Instructions to follow:
A complete answer lists every line of the entries below where the string "COBALT" appears.

Segment Open

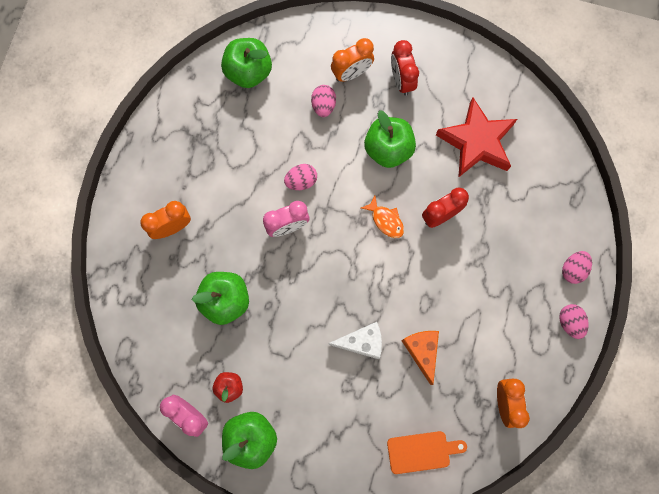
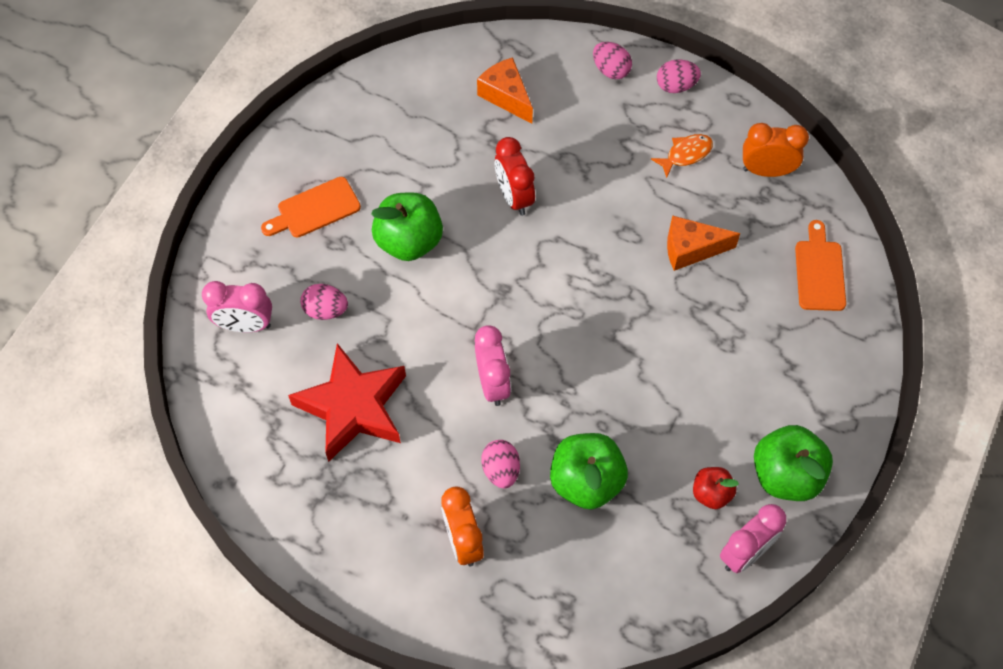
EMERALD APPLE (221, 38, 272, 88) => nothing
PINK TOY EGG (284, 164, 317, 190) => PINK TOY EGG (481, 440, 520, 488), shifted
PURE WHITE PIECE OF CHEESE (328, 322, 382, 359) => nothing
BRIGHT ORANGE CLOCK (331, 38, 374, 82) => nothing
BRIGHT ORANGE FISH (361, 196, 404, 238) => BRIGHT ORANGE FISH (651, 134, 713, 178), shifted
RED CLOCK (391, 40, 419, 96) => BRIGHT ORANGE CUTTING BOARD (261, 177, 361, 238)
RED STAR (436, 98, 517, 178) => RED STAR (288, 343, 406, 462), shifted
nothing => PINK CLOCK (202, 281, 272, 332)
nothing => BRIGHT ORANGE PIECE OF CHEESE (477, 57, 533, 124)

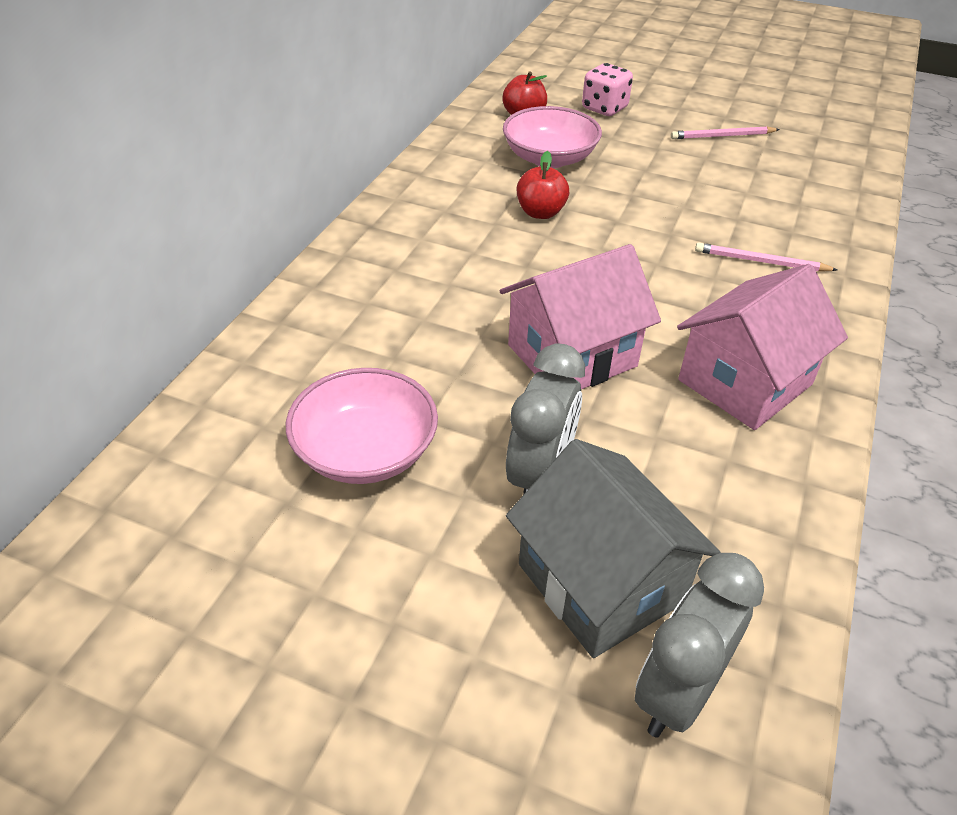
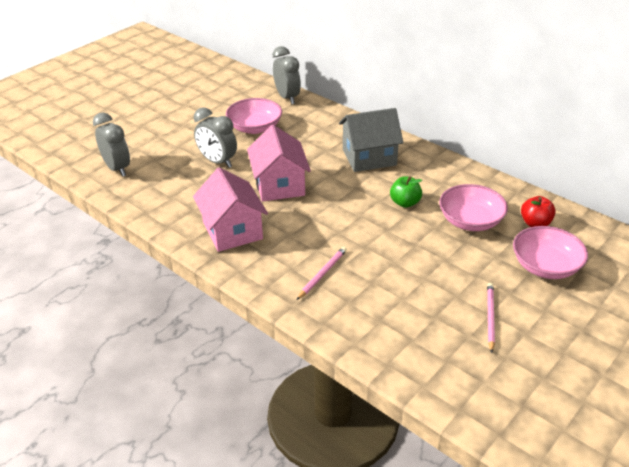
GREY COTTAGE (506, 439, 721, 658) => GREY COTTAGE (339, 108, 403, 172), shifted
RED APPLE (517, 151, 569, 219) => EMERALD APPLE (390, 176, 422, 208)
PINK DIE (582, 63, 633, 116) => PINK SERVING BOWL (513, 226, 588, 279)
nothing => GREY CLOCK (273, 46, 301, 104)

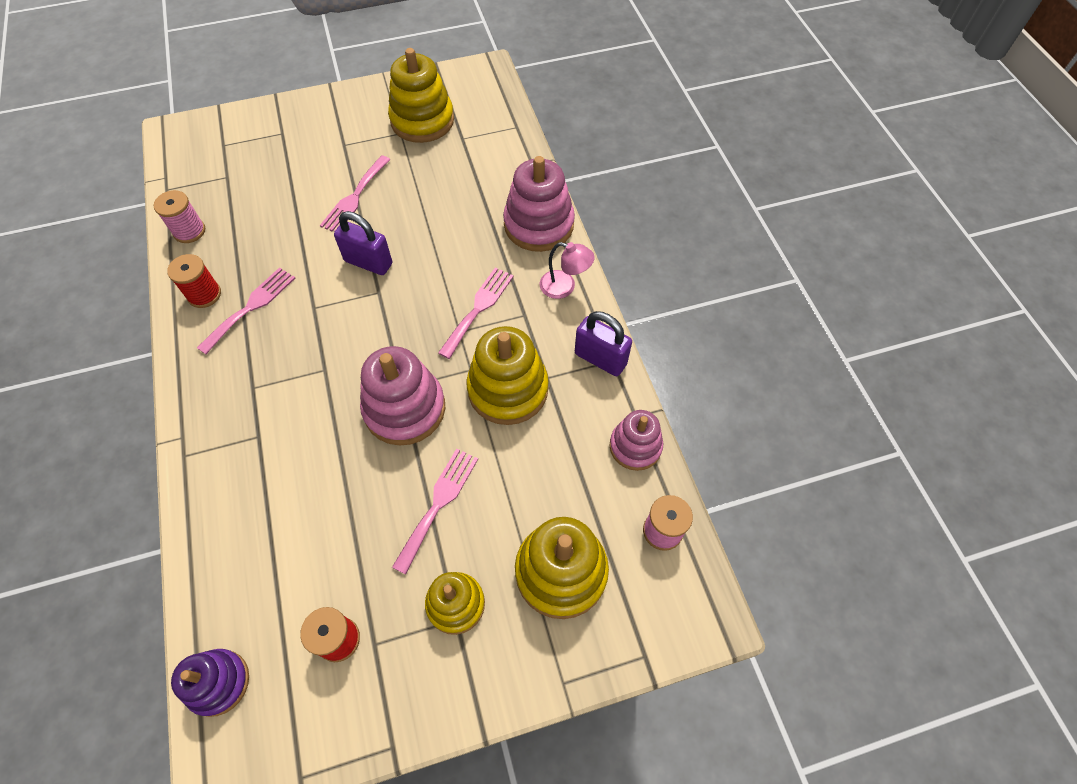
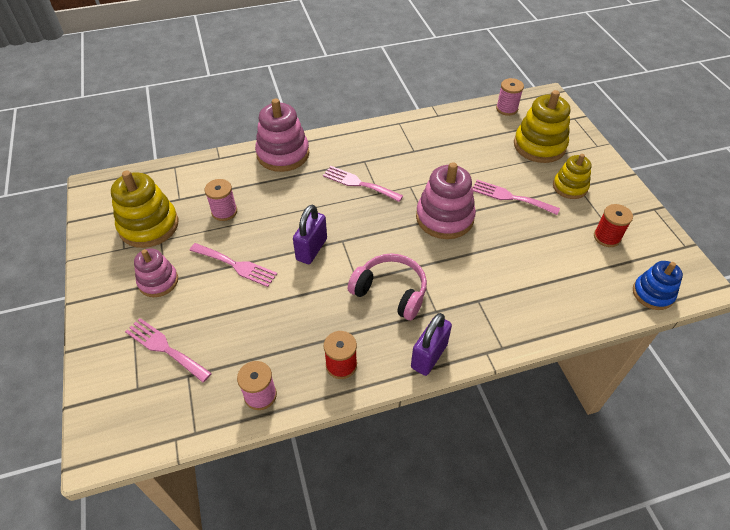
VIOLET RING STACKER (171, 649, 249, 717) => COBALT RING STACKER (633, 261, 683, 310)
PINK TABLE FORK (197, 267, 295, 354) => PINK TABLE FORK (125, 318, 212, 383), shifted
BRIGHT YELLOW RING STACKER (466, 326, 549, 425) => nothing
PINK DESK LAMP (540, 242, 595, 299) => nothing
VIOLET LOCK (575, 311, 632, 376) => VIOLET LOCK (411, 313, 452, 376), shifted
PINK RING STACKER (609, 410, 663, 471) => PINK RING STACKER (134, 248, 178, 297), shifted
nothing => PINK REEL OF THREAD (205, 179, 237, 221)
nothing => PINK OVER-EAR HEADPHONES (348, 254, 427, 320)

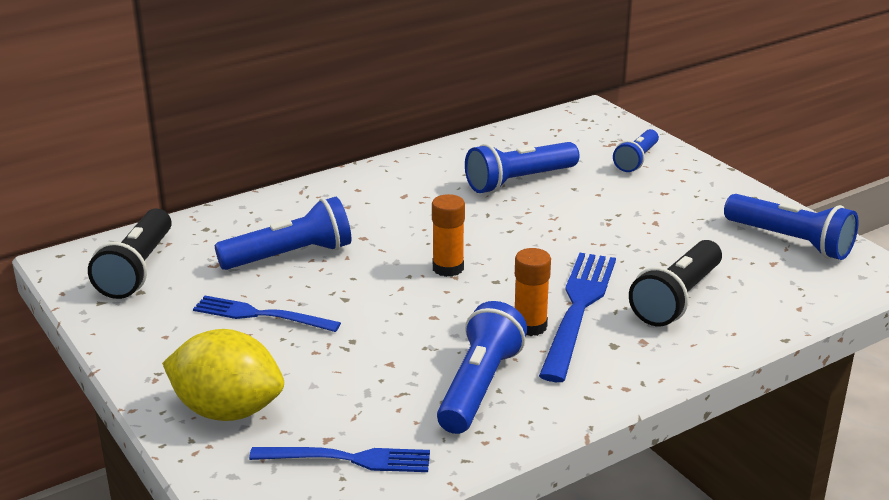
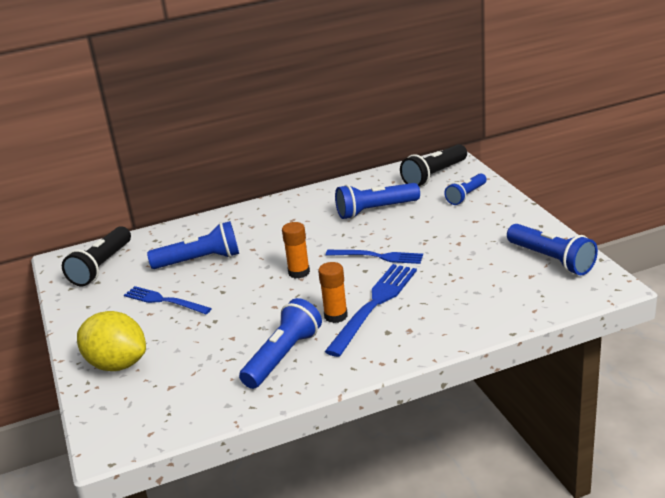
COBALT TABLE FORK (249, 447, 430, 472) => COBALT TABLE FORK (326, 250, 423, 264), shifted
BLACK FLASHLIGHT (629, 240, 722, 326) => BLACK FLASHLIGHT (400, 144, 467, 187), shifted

Segment Closed

Response:
VIOLET RING STACKER (171, 649, 249, 717) => COBALT RING STACKER (633, 261, 683, 310)
COBALT TABLE FORK (249, 447, 430, 472) => COBALT TABLE FORK (326, 250, 423, 264), shifted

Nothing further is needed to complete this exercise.